> _SOURCE MATERIAL_
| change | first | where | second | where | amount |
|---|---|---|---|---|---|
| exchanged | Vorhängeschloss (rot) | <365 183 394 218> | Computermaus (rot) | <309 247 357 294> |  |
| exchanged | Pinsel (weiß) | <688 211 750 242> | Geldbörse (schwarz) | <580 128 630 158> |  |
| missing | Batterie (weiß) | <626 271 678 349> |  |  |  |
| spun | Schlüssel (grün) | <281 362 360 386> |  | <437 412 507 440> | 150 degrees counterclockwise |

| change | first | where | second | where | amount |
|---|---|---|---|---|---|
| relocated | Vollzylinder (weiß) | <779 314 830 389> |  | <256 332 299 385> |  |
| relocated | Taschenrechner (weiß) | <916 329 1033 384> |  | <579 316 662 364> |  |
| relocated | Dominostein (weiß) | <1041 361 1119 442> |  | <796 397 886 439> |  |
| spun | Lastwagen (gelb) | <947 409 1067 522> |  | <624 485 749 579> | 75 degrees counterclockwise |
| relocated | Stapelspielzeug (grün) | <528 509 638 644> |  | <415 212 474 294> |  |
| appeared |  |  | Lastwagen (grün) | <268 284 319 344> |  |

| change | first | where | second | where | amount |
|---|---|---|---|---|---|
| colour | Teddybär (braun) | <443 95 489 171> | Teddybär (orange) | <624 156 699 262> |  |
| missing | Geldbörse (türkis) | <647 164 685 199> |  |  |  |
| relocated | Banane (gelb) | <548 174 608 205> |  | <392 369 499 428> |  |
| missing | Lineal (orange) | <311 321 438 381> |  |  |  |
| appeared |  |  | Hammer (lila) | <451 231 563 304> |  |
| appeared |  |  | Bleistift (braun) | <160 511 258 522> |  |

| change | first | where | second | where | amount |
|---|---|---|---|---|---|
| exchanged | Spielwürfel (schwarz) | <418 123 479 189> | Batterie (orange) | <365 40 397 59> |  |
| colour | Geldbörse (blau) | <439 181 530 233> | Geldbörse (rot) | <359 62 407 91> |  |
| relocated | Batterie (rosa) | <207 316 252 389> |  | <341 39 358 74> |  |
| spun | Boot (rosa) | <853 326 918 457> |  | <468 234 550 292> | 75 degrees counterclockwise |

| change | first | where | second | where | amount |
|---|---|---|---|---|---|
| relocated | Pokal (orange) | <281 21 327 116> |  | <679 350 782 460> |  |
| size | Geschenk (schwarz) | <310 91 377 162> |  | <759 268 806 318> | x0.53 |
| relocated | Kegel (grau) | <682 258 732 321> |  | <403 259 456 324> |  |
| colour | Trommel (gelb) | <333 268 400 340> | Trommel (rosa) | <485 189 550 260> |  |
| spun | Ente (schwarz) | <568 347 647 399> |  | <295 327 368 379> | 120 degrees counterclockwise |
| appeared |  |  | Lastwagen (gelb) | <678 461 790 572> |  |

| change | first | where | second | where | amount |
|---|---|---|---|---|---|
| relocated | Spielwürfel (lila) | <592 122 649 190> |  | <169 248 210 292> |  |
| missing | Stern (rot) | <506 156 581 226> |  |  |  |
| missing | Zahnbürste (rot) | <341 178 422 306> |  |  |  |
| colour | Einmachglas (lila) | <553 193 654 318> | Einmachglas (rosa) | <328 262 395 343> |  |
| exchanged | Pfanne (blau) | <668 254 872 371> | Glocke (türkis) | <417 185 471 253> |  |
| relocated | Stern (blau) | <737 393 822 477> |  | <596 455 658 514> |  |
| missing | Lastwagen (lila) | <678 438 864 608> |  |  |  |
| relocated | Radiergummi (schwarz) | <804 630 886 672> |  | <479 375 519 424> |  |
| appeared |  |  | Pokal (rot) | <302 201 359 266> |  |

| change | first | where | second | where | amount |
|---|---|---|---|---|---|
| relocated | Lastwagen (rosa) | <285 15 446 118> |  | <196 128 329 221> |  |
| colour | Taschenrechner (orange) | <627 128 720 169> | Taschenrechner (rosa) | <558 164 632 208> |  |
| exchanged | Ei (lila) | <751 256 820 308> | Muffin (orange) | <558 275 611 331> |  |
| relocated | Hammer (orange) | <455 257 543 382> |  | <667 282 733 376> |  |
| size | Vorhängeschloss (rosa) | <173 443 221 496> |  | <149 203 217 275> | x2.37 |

> _EXERCISE INSTRUCTIONS_
Your reply must contain exactly the lines from the first line of the data through the line holding "missing | Batterie", and nothing more.

> _SOLUTION TO THE PROBLEM_
| change | first | where | second | where | amount |
|---|---|---|---|---|---|
| exchanged | Vorhängeschloss (rot) | <365 183 394 218> | Computermaus (rot) | <309 247 357 294> |  |
| exchanged | Pinsel (weiß) | <688 211 750 242> | Geldbörse (schwarz) | <580 128 630 158> |  |
| missing | Batterie (weiß) | <626 271 678 349> |  |  |  |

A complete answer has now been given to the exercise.